**Exercise objective:** Could you please reproduce all the records below exactly, leaving out the images?
(Input records Opens)
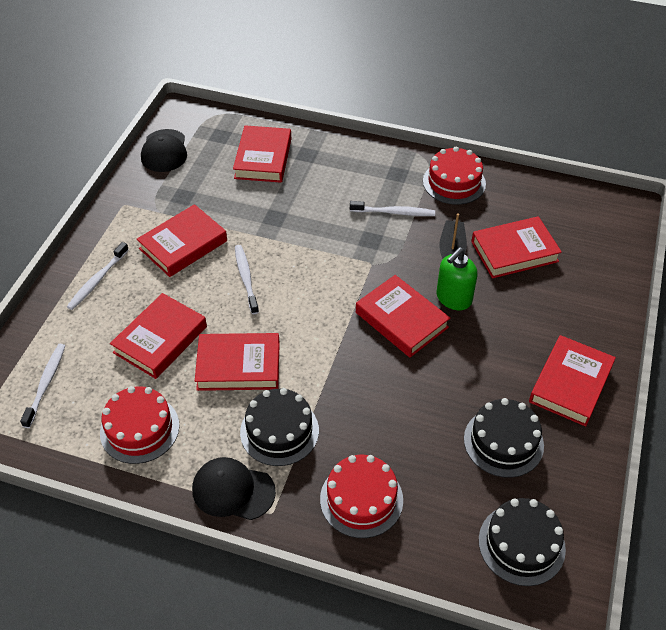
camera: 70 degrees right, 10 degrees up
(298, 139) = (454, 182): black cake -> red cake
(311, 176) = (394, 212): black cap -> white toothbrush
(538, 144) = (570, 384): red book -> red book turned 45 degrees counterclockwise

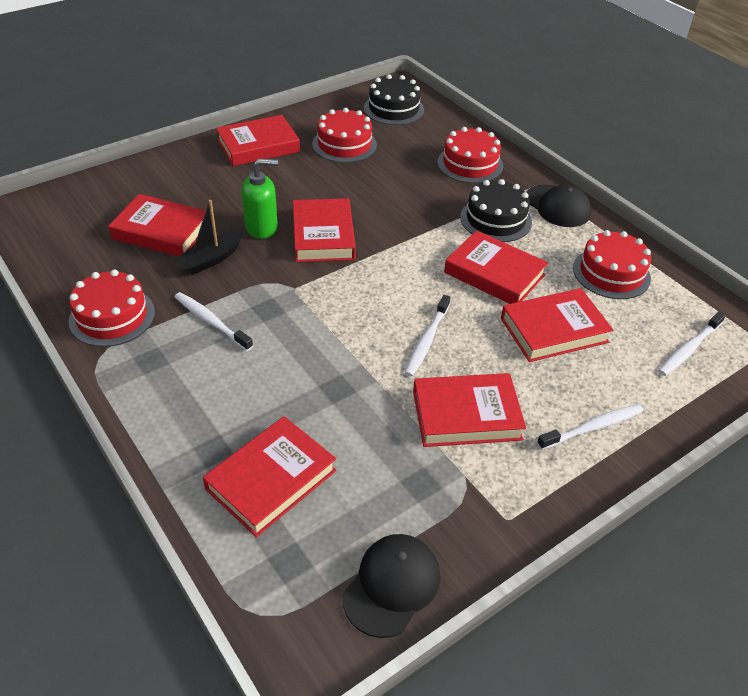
camera: 145 degrees left, 5 degrees down
(503, 442) = (344, 144): black cake -> red cake

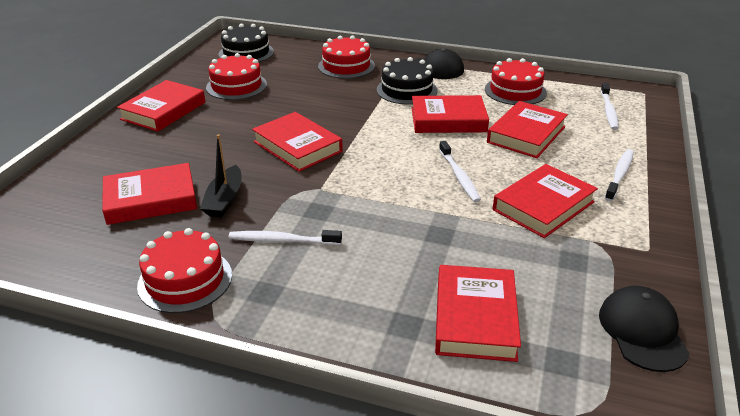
camera: 35 degrees left, 10 degrees down
(262, 227) = (240, 161): green soap dispenser -> none

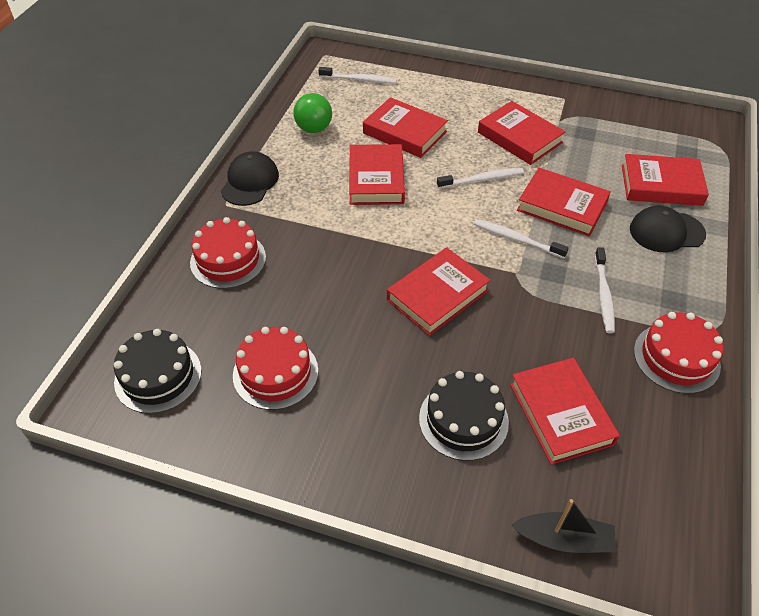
camera: 90 degrees left, 15 degrees up
(163, 111) = (348, 449): red book -> red book (562, 206)
(224, 200) = (549, 346): black boat -> black boat (564, 539)
(407, 90) = (304, 207): black cake -> black cake (463, 420)
(515, 91) = (314, 129): red cake -> green ball
(619, 175) = (468, 93): white toothbrush -> white toothbrush (517, 239)
(642, 331) = (647, 116): black cap -> black cap (666, 232)

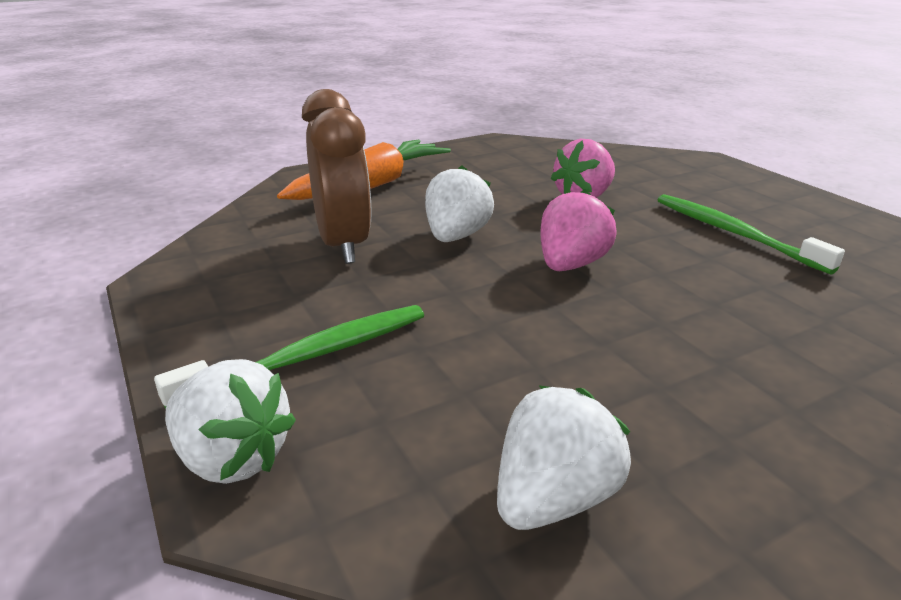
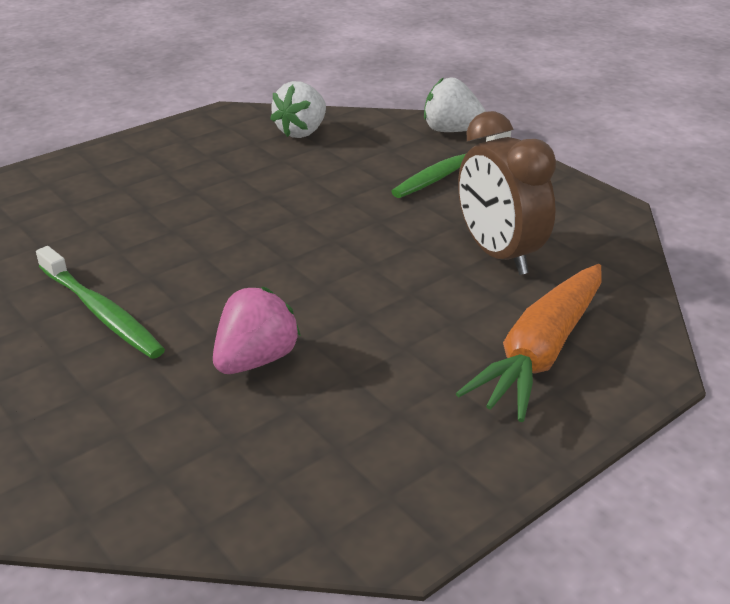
camera: 170 degrees right, 5 degrees up
(456, 236) = (396, 276): white strawberry -> none
(570, 265) = (283, 253): pink strawberry -> none

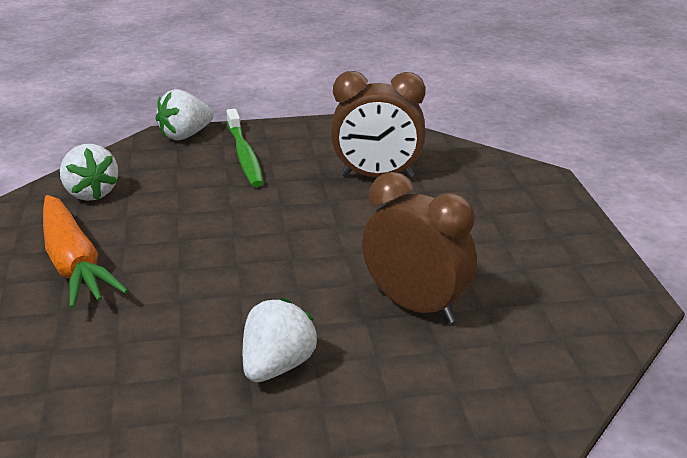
camera: 60 degrees left, 5 degrees down
(101, 312) = (277, 367): green toothbrush -> white strawberry
(256, 360) = (415, 307): pink strawberry -> brown clock
(540, 353) = (499, 201): orange carrot -> orange carrot (73, 264)

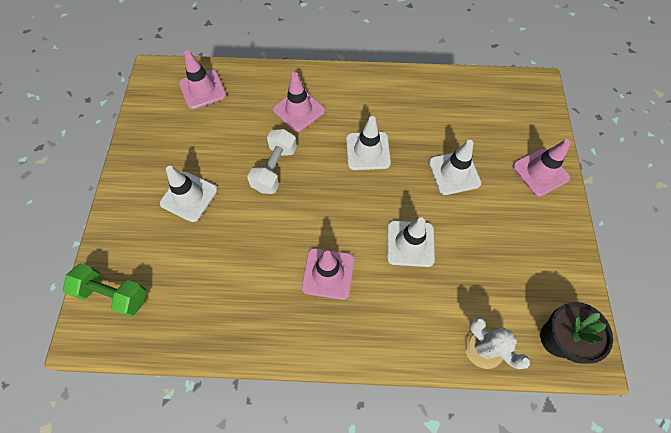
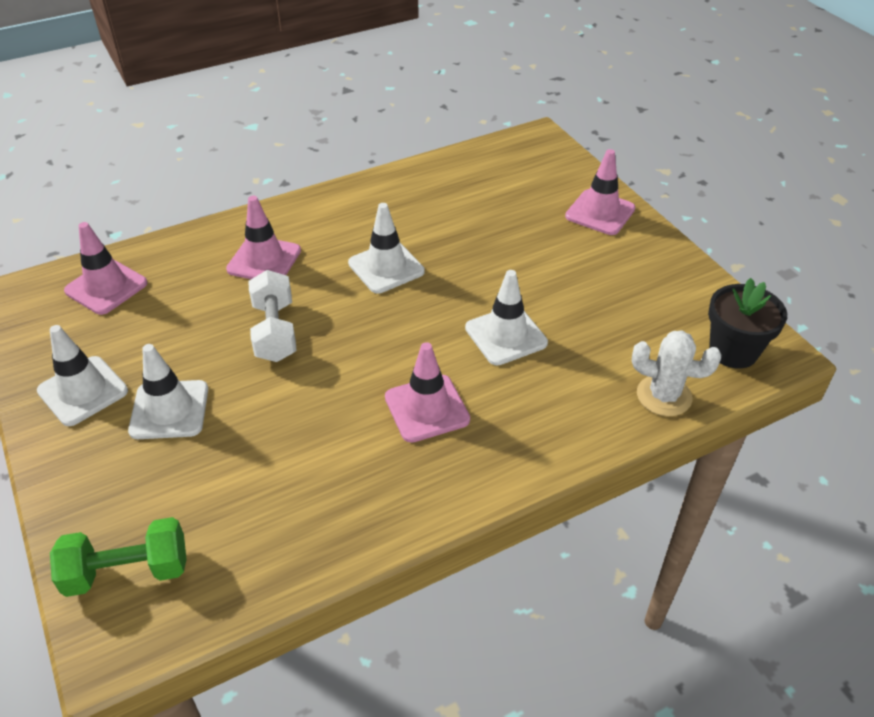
camera: 30 degrees left, 20 degrees down
(454, 173) = (506, 249): white traffic cone -> white traffic cone (83, 391)

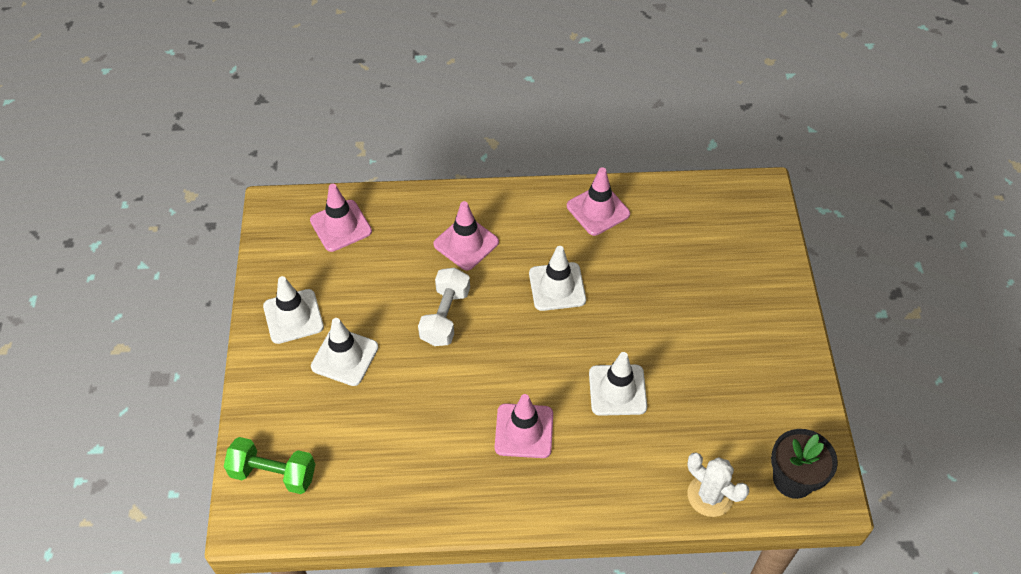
camera: 25 degrees right, 10 degrees up
(600, 212) = (767, 296): pink traffic cone -> pink traffic cone (598, 210)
(Input records Closes)
**Response to this task:**
camera: 70 degrees right, 10 degrees up
(298, 139) = (454, 182): black cake -> red cake
(311, 176) = (394, 212): black cap -> white toothbrush
(538, 144) = (570, 384): red book -> red book turned 45 degrees counterclockwise

camera: 145 degrees left, 5 degrees down
(503, 442) = (344, 144): black cake -> red cake

camera: 35 degrees left, 10 degrees down
(262, 227) = (240, 161): green soap dispenser -> none

camera: 90 degrees left, 15 degrees up
(163, 111) = (348, 449): red book -> red book (562, 206)
(224, 200) = (549, 346): black boat -> black boat (564, 539)
(407, 90) = (304, 207): black cake -> black cake (463, 420)
(515, 91) = (314, 129): red cake -> green ball
(619, 175) = (468, 93): white toothbrush -> white toothbrush (517, 239)
(642, 331) = (647, 116): black cap -> black cap (666, 232)

camera: 170 degrees right, 5 degrees up
(456, 236) = (396, 276): white strawberry -> none
(570, 265) = (283, 253): pink strawberry -> none

camera: 60 degrees left, 5 degrees down
(101, 312) = (277, 367): green toothbrush -> white strawberry
(256, 360) = (415, 307): pink strawberry -> brown clock
(540, 353) = (499, 201): orange carrot -> orange carrot (73, 264)

camera: 30 degrees left, 20 degrees down
(454, 173) = (506, 249): white traffic cone -> white traffic cone (83, 391)

camera: 25 degrees right, 10 degrees up
(600, 212) = (767, 296): pink traffic cone -> pink traffic cone (598, 210)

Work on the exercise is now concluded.